> _INSTRUCTION_: Return each line of the material below that contains the string "kern".

(Dataset excerpts)
★ ★ ★

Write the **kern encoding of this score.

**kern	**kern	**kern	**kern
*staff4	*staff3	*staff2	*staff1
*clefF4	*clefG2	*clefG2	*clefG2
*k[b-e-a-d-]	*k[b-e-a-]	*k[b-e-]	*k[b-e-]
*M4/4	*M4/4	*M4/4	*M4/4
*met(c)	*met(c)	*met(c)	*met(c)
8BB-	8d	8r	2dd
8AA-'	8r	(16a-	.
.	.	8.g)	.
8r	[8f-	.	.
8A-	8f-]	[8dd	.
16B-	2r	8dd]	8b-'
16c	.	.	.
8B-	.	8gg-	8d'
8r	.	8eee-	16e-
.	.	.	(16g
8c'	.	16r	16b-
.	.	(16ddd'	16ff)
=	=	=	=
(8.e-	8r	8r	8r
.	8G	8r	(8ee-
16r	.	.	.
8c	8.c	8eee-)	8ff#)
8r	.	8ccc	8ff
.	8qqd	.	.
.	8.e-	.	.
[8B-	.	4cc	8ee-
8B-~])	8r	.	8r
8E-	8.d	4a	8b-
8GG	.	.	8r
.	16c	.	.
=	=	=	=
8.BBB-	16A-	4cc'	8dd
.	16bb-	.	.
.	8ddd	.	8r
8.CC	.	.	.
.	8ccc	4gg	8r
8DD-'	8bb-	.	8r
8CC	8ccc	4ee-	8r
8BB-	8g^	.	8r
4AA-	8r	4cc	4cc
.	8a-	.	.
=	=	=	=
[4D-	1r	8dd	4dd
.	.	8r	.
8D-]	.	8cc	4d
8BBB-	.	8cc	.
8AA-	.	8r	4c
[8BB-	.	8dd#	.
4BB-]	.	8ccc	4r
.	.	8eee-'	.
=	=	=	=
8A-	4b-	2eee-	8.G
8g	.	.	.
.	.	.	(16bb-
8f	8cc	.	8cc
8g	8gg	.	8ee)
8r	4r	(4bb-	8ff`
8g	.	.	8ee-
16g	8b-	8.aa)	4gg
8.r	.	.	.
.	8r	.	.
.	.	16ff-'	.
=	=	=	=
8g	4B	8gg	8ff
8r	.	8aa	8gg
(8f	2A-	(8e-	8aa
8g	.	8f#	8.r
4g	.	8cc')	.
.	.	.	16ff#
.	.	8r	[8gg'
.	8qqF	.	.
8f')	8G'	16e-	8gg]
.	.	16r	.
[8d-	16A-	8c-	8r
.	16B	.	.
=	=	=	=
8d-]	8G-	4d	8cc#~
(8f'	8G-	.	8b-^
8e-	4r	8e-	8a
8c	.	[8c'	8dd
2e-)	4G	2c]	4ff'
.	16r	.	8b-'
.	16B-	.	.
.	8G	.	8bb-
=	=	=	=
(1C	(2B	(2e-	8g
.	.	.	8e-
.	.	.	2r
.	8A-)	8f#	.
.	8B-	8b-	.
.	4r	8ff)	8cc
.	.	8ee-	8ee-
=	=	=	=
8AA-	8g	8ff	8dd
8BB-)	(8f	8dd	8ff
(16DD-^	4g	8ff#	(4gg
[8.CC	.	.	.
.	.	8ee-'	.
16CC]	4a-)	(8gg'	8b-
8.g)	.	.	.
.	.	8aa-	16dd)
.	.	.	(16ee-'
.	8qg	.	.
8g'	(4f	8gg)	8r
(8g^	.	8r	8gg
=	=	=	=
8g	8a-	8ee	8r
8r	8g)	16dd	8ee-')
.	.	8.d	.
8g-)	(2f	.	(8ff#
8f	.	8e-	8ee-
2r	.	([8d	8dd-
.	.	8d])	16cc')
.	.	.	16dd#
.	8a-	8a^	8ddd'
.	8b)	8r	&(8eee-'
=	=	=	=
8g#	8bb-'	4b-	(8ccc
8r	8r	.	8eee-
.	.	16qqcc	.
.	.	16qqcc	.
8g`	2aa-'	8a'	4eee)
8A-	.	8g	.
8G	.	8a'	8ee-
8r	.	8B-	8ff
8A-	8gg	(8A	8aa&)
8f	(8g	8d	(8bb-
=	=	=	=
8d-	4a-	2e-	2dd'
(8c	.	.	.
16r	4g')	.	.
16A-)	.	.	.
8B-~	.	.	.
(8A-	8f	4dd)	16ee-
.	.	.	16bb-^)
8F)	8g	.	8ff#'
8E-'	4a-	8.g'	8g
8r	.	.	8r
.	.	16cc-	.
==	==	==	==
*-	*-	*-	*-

★ ★ ★

> _WRITTEN ANSWER_:
Write the **kern encoding of this score.
**kern	**kern	**kern	**kern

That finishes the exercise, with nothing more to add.